» **Task details**
The reply must repeat each entry exactly and contain no pictures.

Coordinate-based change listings

=======

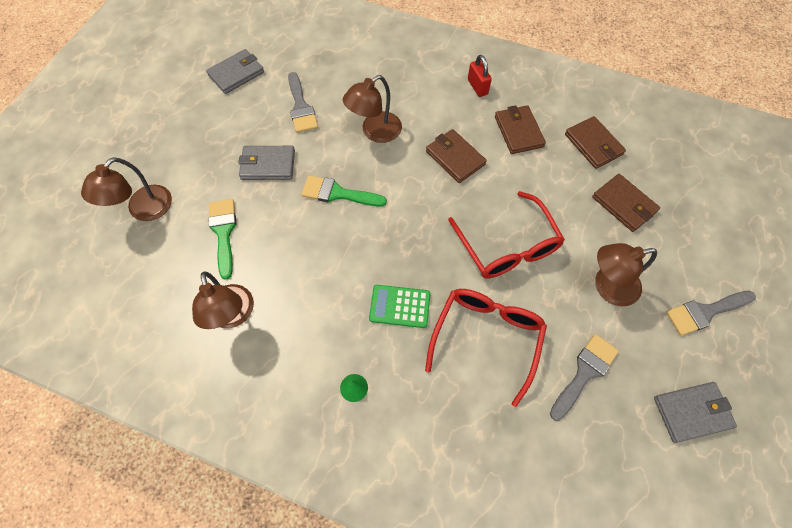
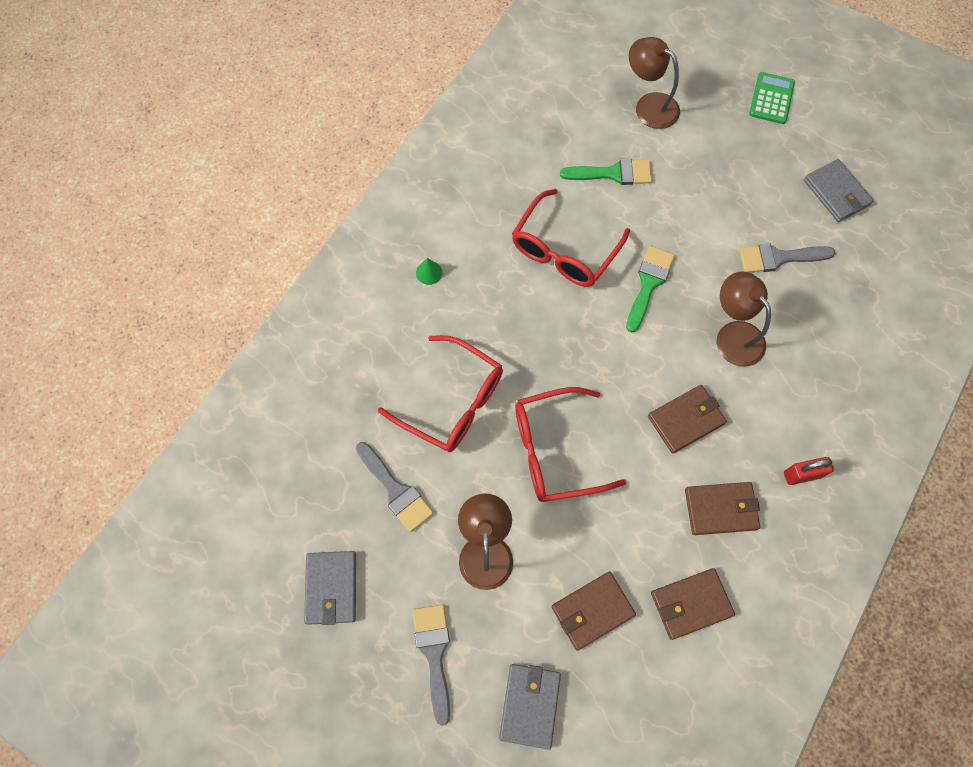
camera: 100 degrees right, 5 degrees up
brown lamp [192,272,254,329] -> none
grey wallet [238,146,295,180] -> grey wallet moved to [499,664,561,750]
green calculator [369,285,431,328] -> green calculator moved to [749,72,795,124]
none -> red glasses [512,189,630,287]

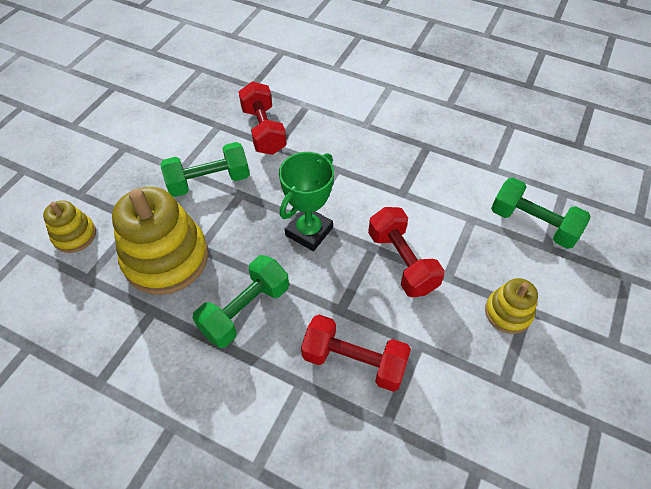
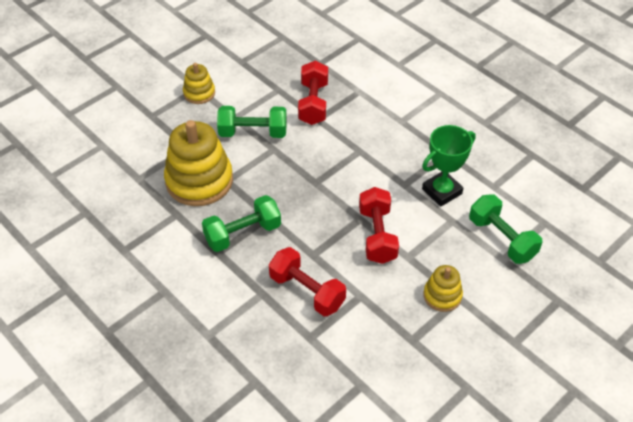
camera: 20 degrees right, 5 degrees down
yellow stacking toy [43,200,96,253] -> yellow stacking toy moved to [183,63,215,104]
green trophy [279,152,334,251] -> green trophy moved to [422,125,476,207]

=======

» **Answer to this problem**
camera: 100 degrees right, 5 degrees up
brown lamp [192,272,254,329] -> none
grey wallet [238,146,295,180] -> grey wallet moved to [499,664,561,750]
green calculator [369,285,431,328] -> green calculator moved to [749,72,795,124]
none -> red glasses [512,189,630,287]

camera: 20 degrees right, 5 degrees down
yellow stacking toy [43,200,96,253] -> yellow stacking toy moved to [183,63,215,104]
green trophy [279,152,334,251] -> green trophy moved to [422,125,476,207]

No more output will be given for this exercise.